Your answer should be every line of the records that contains the word "none", copied as it stands.

• **Dataset records**
[Start of Attachment]

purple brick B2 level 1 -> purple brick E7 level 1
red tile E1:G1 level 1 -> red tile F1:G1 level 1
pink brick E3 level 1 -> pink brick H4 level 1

[End of Attachment]
[Start of Attachment]

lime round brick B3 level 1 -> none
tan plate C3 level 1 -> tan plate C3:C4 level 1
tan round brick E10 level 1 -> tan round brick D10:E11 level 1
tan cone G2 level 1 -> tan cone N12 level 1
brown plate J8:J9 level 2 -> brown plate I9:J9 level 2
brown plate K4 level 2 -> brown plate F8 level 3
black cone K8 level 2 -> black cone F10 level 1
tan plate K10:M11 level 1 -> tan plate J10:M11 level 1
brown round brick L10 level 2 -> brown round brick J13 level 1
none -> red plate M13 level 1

[End of Attachment]

• **Result for this task**
lime round brick B3 level 1 -> none
none -> red plate M13 level 1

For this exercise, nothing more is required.